» Requirements: Rewrite the rows below, substituting "anticlockwise" for each occurrence of "counterclockwise" and leaving everything else unchanged.

» Data:
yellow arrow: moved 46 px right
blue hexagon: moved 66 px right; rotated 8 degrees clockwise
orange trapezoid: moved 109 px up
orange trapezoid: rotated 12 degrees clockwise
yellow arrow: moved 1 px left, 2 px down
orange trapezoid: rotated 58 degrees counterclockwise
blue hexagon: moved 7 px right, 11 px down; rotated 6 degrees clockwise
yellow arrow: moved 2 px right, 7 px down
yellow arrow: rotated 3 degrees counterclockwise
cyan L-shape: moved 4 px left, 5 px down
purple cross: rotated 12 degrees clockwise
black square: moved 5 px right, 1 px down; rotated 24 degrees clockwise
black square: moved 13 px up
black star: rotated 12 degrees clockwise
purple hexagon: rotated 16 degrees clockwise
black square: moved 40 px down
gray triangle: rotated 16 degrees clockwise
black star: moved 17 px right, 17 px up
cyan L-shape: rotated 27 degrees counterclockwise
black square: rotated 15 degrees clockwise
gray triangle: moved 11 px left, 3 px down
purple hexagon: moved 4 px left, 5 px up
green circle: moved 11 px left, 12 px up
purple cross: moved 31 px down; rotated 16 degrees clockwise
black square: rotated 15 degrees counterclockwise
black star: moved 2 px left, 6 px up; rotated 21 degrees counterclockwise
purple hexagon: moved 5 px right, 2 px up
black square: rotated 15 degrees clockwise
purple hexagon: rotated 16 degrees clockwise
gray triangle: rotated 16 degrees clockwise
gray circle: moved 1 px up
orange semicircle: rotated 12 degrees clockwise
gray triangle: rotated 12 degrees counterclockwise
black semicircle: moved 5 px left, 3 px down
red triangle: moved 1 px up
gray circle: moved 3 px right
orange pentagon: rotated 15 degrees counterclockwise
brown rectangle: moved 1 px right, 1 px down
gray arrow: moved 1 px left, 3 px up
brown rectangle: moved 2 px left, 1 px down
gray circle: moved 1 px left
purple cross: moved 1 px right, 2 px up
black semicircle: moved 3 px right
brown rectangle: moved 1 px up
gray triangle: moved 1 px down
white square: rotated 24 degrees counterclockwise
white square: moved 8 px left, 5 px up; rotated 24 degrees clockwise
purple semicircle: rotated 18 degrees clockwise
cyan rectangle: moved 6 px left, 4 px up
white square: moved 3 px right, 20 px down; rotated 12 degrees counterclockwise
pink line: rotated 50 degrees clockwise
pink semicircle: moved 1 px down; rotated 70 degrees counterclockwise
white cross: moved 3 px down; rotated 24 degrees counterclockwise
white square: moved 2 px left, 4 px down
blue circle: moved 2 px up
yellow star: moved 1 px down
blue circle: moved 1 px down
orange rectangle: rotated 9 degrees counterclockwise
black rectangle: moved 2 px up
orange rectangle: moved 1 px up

» Solution to this problem:
yellow arrow: moved 46 px right
blue hexagon: moved 66 px right; rotated 8 degrees clockwise
orange trapezoid: moved 109 px up
orange trapezoid: rotated 12 degrees clockwise
yellow arrow: moved 1 px left, 2 px down
orange trapezoid: rotated 58 degrees anticlockwise
blue hexagon: moved 7 px right, 11 px down; rotated 6 degrees clockwise
yellow arrow: moved 2 px right, 7 px down
yellow arrow: rotated 3 degrees anticlockwise
cyan L-shape: moved 4 px left, 5 px down
purple cross: rotated 12 degrees clockwise
black square: moved 5 px right, 1 px down; rotated 24 degrees clockwise
black square: moved 13 px up
black star: rotated 12 degrees clockwise
purple hexagon: rotated 16 degrees clockwise
black square: moved 40 px down
gray triangle: rotated 16 degrees clockwise
black star: moved 17 px right, 17 px up
cyan L-shape: rotated 27 degrees anticlockwise
black square: rotated 15 degrees clockwise
gray triangle: moved 11 px left, 3 px down
purple hexagon: moved 4 px left, 5 px up
green circle: moved 11 px left, 12 px up
purple cross: moved 31 px down; rotated 16 degrees clockwise
black square: rotated 15 degrees anticlockwise
black star: moved 2 px left, 6 px up; rotated 21 degrees anticlockwise
purple hexagon: moved 5 px right, 2 px up
black square: rotated 15 degrees clockwise
purple hexagon: rotated 16 degrees clockwise
gray triangle: rotated 16 degrees clockwise
gray circle: moved 1 px up
orange semicircle: rotated 12 degrees clockwise
gray triangle: rotated 12 degrees anticlockwise
black semicircle: moved 5 px left, 3 px down
red triangle: moved 1 px up
gray circle: moved 3 px right
orange pentagon: rotated 15 degrees anticlockwise
brown rectangle: moved 1 px right, 1 px down
gray arrow: moved 1 px left, 3 px up
brown rectangle: moved 2 px left, 1 px down
gray circle: moved 1 px left
purple cross: moved 1 px right, 2 px up
black semicircle: moved 3 px right
brown rectangle: moved 1 px up
gray triangle: moved 1 px down
white square: rotated 24 degrees anticlockwise
white square: moved 8 px left, 5 px up; rotated 24 degrees clockwise
purple semicircle: rotated 18 degrees clockwise
cyan rectangle: moved 6 px left, 4 px up
white square: moved 3 px right, 20 px down; rotated 12 degrees anticlockwise
pink line: rotated 50 degrees clockwise
pink semicircle: moved 1 px down; rotated 70 degrees anticlockwise
white cross: moved 3 px down; rotated 24 degrees anticlockwise
white square: moved 2 px left, 4 px down
blue circle: moved 2 px up
yellow star: moved 1 px down
blue circle: moved 1 px down
orange rectangle: rotated 9 degrees anticlockwise
black rectangle: moved 2 px up
orange rectangle: moved 1 px up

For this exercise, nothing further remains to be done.